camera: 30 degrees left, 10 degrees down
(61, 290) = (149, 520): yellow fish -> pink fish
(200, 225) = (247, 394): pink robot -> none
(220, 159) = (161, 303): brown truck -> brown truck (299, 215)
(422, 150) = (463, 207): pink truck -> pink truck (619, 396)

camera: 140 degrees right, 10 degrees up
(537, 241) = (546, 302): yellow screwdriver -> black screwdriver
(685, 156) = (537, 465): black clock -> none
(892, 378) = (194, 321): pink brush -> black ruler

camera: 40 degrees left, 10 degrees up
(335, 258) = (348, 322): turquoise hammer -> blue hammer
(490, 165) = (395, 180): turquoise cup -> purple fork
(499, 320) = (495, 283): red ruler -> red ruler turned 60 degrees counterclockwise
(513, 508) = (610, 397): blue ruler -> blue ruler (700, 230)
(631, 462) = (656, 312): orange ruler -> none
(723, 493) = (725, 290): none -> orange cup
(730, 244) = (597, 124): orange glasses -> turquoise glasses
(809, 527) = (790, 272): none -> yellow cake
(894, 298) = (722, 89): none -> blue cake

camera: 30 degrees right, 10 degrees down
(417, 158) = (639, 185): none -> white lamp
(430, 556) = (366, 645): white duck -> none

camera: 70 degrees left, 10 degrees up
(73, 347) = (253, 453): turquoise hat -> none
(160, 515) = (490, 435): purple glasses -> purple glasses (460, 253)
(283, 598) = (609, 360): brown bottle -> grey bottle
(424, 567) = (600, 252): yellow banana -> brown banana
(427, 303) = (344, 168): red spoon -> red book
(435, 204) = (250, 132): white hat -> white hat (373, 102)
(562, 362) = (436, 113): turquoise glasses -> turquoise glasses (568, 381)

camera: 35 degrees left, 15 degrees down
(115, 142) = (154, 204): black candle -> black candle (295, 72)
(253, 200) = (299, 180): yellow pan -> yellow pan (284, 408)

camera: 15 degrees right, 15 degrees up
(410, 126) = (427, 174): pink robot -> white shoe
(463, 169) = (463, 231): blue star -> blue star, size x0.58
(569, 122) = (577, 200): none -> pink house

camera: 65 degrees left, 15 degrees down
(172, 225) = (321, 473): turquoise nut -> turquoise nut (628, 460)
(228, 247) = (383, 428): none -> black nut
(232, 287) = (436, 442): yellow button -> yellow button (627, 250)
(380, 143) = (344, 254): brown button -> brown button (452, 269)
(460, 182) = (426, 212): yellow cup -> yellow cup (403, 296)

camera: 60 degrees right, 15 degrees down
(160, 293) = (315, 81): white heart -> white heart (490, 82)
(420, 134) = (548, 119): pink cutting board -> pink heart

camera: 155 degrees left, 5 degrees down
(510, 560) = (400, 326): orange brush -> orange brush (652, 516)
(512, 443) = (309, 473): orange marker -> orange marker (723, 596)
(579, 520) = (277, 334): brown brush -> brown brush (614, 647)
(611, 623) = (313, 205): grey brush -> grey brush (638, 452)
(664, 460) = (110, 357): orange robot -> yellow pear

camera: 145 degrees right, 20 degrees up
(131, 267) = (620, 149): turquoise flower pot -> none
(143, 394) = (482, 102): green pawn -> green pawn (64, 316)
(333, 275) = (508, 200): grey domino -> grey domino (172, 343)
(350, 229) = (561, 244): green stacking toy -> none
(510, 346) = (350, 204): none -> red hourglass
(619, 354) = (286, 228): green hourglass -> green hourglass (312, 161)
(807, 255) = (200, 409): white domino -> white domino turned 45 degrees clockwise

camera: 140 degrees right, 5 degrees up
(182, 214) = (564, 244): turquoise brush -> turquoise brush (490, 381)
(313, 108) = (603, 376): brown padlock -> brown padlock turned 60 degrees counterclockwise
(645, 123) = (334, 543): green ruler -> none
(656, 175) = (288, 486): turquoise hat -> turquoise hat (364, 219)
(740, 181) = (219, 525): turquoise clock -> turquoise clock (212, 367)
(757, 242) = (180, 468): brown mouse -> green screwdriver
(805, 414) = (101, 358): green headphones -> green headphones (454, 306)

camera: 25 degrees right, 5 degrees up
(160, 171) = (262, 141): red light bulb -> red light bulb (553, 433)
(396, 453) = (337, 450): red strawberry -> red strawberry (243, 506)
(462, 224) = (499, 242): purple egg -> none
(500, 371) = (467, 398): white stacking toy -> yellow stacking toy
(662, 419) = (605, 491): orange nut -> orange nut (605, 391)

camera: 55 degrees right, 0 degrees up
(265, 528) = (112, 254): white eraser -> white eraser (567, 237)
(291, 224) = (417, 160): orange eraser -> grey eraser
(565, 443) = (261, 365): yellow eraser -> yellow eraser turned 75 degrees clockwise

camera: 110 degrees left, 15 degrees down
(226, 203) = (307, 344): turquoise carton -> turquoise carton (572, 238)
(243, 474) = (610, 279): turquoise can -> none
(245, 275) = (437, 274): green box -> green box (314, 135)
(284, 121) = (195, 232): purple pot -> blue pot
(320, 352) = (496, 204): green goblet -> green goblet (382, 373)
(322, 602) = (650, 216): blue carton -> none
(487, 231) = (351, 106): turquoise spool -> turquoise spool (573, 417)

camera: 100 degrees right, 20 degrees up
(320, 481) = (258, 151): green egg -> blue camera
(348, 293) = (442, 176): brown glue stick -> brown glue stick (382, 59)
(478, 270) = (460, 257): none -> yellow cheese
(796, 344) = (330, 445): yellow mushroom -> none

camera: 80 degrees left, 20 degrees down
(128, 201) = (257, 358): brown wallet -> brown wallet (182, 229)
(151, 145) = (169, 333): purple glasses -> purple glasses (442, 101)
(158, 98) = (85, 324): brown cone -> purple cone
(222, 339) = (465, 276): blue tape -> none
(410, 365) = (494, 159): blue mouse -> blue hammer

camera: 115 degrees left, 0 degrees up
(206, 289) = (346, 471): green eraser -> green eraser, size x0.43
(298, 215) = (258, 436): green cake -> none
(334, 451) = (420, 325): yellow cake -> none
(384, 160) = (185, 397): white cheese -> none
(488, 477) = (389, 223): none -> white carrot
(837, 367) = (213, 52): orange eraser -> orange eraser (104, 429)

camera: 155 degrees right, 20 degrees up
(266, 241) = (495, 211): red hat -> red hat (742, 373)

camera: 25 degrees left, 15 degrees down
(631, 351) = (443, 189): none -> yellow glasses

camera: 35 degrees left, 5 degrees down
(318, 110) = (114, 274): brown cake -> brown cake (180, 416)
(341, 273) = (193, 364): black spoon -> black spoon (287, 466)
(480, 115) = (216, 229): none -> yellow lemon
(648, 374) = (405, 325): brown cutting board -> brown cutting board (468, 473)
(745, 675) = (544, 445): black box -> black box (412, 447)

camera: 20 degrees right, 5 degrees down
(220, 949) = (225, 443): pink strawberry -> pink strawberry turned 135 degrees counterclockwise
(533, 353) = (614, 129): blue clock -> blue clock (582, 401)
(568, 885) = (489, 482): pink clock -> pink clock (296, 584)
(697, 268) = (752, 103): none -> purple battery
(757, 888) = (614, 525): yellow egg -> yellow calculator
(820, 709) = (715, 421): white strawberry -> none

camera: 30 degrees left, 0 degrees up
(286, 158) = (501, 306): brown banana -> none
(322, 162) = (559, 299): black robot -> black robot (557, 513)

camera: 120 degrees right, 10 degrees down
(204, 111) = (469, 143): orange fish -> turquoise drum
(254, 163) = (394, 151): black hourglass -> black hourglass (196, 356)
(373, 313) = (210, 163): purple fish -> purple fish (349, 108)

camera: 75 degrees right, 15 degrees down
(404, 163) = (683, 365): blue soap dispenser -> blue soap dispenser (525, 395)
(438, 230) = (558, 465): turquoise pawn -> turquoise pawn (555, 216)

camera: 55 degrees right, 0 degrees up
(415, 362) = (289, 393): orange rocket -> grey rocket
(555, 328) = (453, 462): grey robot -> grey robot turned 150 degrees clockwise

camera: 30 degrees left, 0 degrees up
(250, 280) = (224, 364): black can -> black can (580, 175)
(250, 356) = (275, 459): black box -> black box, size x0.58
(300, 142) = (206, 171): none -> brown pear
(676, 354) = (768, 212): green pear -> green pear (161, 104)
◇ ◇ ◇ ◇ ◇ ◇ ◇
## Work order
Each line in the entries above, starting at the line with "camera: 40 degrees left, 10 degrees up" and ending at the line with "camera: 30 degrees right, 10 degrees down", is to be printed exactly, and only those lines.

## Reply to the task
camera: 40 degrees left, 10 degrees up
(335, 258) = (348, 322): turquoise hammer -> blue hammer
(490, 165) = (395, 180): turquoise cup -> purple fork
(499, 320) = (495, 283): red ruler -> red ruler turned 60 degrees counterclockwise
(513, 508) = (610, 397): blue ruler -> blue ruler (700, 230)
(631, 462) = (656, 312): orange ruler -> none
(723, 493) = (725, 290): none -> orange cup
(730, 244) = (597, 124): orange glasses -> turquoise glasses
(809, 527) = (790, 272): none -> yellow cake
(894, 298) = (722, 89): none -> blue cake

camera: 30 degrees right, 10 degrees down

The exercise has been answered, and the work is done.